• **ABOUT THIS EXERCISE**
Go to the line holding "(134, 166) = (529, 89): purple" in the entries below and write out exactly every line down to and including the line holding "(584, 611) = (700, 505): yellow".

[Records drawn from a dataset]
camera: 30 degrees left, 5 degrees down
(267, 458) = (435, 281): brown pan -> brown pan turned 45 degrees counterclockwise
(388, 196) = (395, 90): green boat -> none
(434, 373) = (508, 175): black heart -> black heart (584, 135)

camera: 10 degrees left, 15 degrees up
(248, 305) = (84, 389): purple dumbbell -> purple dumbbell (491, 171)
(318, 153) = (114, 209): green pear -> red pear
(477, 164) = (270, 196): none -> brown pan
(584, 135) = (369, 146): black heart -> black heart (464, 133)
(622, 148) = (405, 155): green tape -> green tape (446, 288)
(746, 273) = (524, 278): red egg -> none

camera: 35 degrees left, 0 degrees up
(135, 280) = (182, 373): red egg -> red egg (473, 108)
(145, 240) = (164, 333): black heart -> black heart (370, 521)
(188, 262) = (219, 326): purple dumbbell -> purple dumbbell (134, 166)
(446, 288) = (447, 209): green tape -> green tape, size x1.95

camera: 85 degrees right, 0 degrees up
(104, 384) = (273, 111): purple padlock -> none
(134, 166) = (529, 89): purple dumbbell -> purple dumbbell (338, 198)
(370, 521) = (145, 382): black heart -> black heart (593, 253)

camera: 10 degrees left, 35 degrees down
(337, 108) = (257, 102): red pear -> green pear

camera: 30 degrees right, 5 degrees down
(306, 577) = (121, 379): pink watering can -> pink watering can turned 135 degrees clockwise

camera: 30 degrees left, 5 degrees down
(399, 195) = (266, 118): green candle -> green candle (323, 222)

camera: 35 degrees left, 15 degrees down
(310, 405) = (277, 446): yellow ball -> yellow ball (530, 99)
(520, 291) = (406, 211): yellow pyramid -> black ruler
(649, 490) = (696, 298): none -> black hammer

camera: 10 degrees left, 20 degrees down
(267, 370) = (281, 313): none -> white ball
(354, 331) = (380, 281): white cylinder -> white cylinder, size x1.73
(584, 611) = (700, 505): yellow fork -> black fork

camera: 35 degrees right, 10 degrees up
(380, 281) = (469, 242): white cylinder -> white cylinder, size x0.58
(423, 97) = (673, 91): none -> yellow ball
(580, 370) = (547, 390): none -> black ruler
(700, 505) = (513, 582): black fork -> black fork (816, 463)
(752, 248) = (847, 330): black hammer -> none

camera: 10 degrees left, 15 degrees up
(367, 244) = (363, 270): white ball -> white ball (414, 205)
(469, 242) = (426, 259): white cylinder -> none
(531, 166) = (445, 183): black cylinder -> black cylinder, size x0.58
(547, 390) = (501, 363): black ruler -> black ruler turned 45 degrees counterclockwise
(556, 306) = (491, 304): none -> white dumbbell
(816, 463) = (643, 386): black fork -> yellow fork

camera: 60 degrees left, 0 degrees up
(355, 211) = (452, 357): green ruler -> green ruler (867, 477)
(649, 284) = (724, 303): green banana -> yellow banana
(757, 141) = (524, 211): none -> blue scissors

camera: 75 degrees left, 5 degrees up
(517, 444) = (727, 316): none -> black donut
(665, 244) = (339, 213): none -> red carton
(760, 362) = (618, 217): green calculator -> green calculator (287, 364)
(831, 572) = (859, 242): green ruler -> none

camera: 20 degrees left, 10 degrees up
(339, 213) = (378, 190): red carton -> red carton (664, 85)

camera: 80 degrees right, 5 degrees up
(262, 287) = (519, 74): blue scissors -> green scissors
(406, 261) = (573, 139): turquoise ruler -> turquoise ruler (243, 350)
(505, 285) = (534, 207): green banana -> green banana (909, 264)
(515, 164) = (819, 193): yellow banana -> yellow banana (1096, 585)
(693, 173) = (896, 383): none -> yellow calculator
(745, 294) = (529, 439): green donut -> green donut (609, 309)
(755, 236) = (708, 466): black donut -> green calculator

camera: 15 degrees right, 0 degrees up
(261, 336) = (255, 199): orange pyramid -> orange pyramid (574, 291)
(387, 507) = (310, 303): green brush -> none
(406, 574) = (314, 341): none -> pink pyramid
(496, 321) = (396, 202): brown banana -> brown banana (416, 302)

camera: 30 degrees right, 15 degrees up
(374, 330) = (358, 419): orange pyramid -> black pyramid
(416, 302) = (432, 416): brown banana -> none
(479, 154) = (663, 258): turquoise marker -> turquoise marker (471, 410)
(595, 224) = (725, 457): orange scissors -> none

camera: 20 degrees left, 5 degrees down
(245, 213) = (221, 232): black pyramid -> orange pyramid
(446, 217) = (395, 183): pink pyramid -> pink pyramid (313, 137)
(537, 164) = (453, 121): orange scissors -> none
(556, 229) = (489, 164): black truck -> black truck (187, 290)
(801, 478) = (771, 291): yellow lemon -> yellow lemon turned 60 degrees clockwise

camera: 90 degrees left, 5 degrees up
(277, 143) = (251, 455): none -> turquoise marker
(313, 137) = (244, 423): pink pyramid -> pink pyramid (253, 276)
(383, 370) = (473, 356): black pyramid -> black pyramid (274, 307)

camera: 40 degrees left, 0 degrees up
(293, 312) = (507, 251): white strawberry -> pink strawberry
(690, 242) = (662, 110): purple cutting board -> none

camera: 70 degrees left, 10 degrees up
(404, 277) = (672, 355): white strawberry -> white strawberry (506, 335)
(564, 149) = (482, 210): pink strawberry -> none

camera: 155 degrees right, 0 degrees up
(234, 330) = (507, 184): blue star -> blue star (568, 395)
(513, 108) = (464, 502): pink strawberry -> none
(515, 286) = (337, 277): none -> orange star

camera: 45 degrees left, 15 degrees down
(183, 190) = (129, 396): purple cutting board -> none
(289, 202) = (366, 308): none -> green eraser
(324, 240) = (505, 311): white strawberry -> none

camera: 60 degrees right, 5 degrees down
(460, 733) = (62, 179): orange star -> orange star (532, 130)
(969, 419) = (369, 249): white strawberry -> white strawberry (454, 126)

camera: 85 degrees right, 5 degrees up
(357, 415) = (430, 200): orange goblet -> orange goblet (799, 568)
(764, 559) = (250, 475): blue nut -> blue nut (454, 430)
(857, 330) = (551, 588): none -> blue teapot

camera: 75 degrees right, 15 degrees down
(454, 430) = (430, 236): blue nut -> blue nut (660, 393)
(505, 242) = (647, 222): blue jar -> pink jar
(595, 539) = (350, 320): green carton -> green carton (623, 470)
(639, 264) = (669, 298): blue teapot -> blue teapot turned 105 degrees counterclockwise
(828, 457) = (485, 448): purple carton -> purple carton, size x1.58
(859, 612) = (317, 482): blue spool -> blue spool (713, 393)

• **EXPECTED OUTPUT**
(134, 166) = (529, 89): purple dumbbell -> purple dumbbell (338, 198)
(370, 521) = (145, 382): black heart -> black heart (593, 253)

camera: 10 degrees left, 35 degrees down
(337, 108) = (257, 102): red pear -> green pear

camera: 30 degrees right, 5 degrees down
(306, 577) = (121, 379): pink watering can -> pink watering can turned 135 degrees clockwise

camera: 30 degrees left, 5 degrees down
(399, 195) = (266, 118): green candle -> green candle (323, 222)

camera: 35 degrees left, 15 degrees down
(310, 405) = (277, 446): yellow ball -> yellow ball (530, 99)
(520, 291) = (406, 211): yellow pyramid -> black ruler
(649, 490) = (696, 298): none -> black hammer

camera: 10 degrees left, 20 degrees down
(267, 370) = (281, 313): none -> white ball
(354, 331) = (380, 281): white cylinder -> white cylinder, size x1.73
(584, 611) = (700, 505): yellow fork -> black fork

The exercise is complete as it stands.